_WHAT YOU ARE ASKED TO DO_.
Please return the listing exactly as it stands, skipping any pictures.

*-*-*

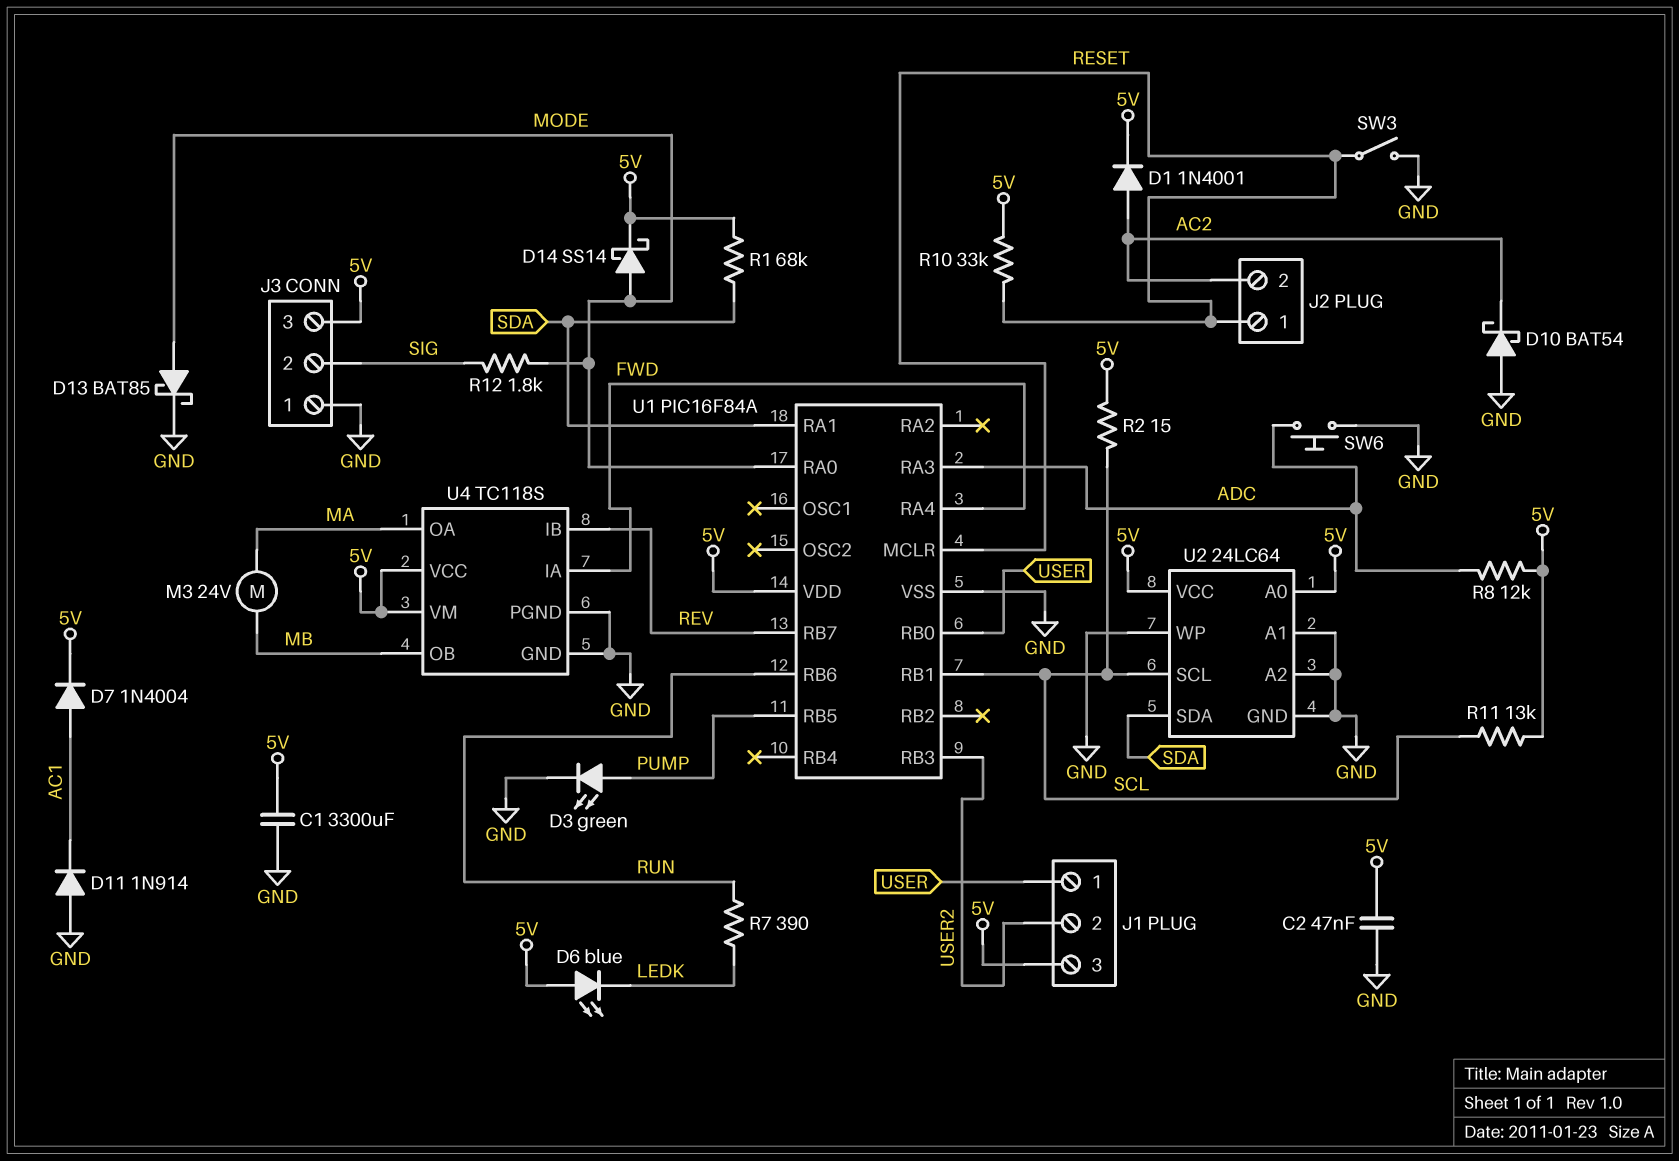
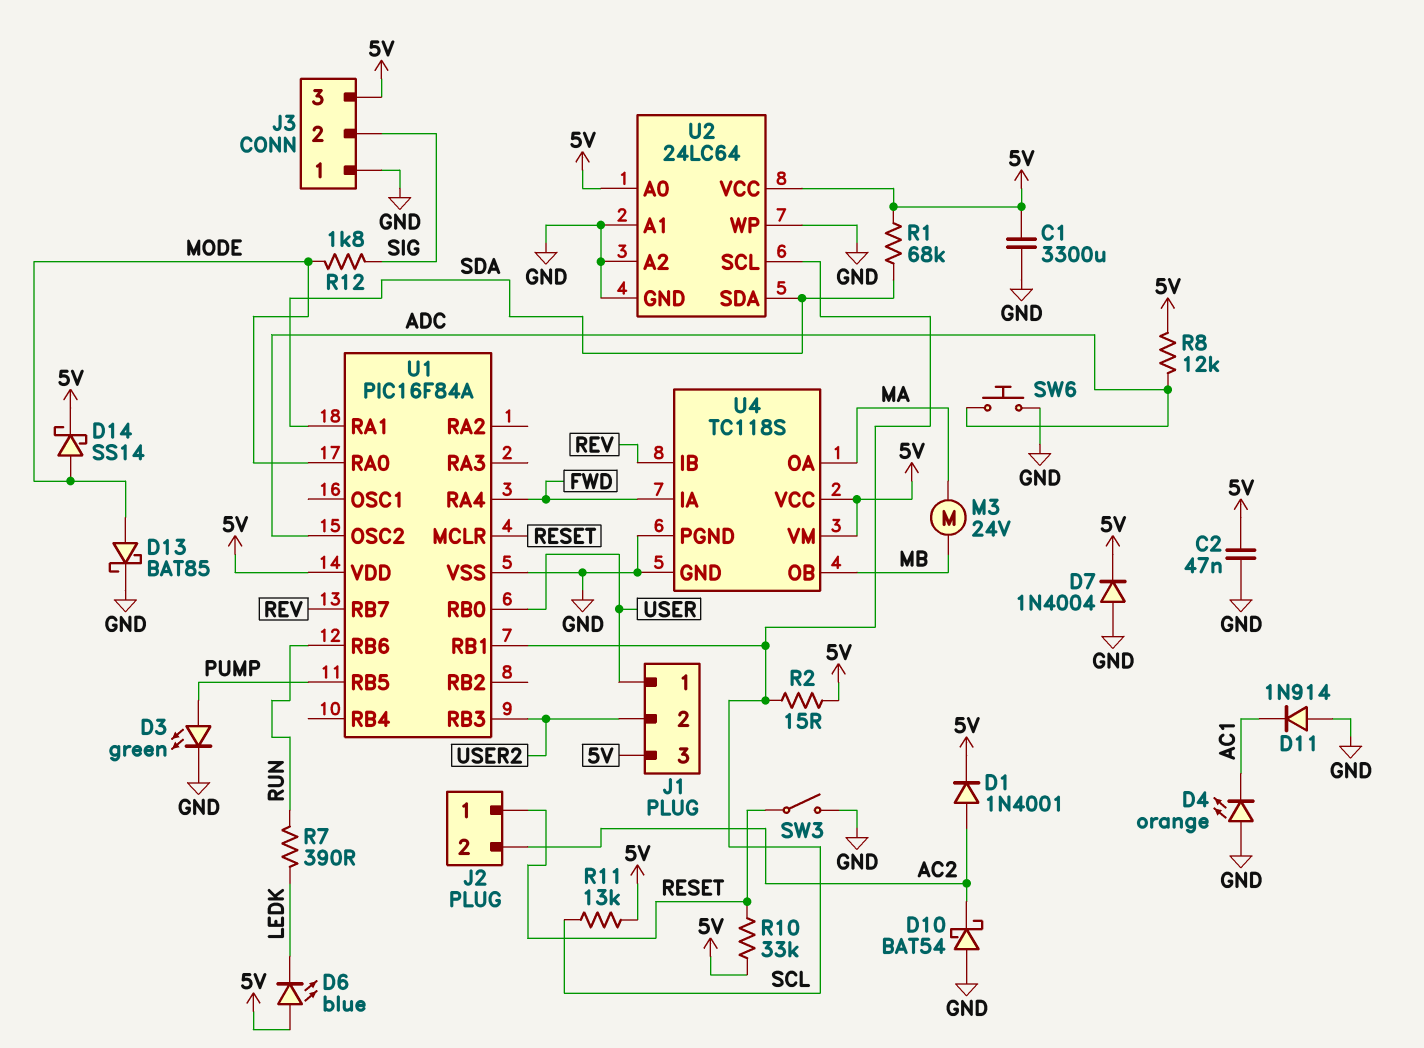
D4: none -> LED orange (A GND, K AC1)
D7: diode 1N4004 (A AC1, K 5V) -> diode 1N4004 (A GND, K 5V)
U1 pin OSC2: none -> ADC
U1 pin RA3: ADC -> none

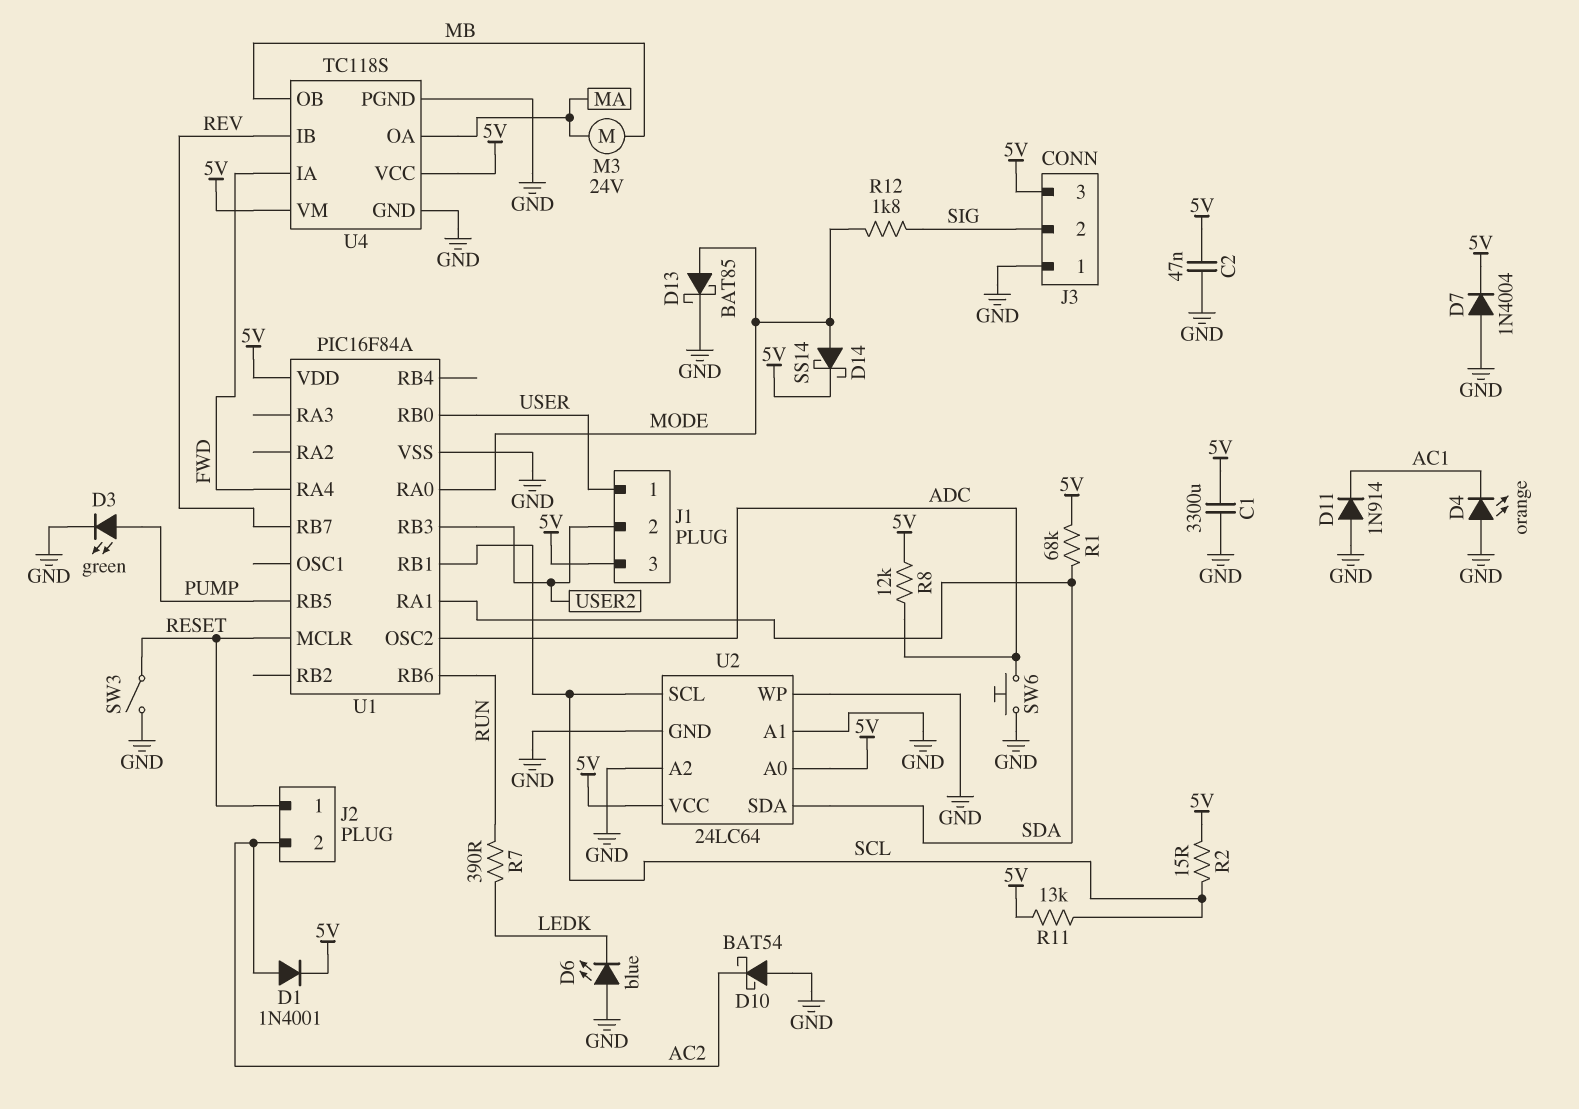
D6: LED blue (A 5V, K LEDK) -> LED blue (A GND, K LEDK)
R10: 33k (5V, RESET) -> none

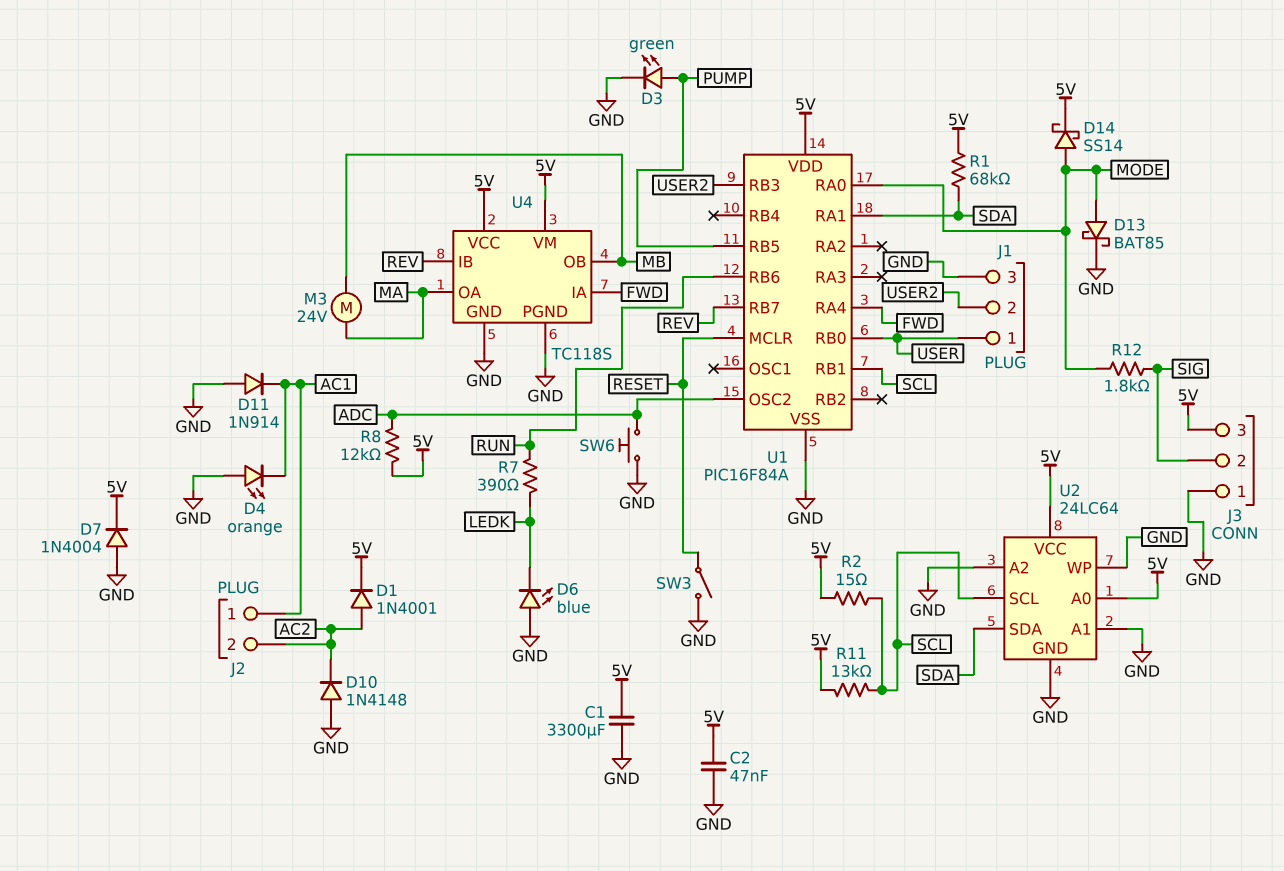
D10: schottky BAT54 (A GND, K AC2) -> diode 1N4148 (A GND, K AC2)
J1 pin 3: 5V -> GND
J2 pin 1: RESET -> AC1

*-*-*

_RESPONSE TO THE EXERCISE_.
D4: none -> LED orange (A GND, K AC1)
D7: diode 1N4004 (A AC1, K 5V) -> diode 1N4004 (A GND, K 5V)
U1 pin OSC2: none -> ADC
U1 pin RA3: ADC -> none

D6: LED blue (A 5V, K LEDK) -> LED blue (A GND, K LEDK)
R10: 33k (5V, RESET) -> none

D10: schottky BAT54 (A GND, K AC2) -> diode 1N4148 (A GND, K AC2)
J1 pin 3: 5V -> GND
J2 pin 1: RESET -> AC1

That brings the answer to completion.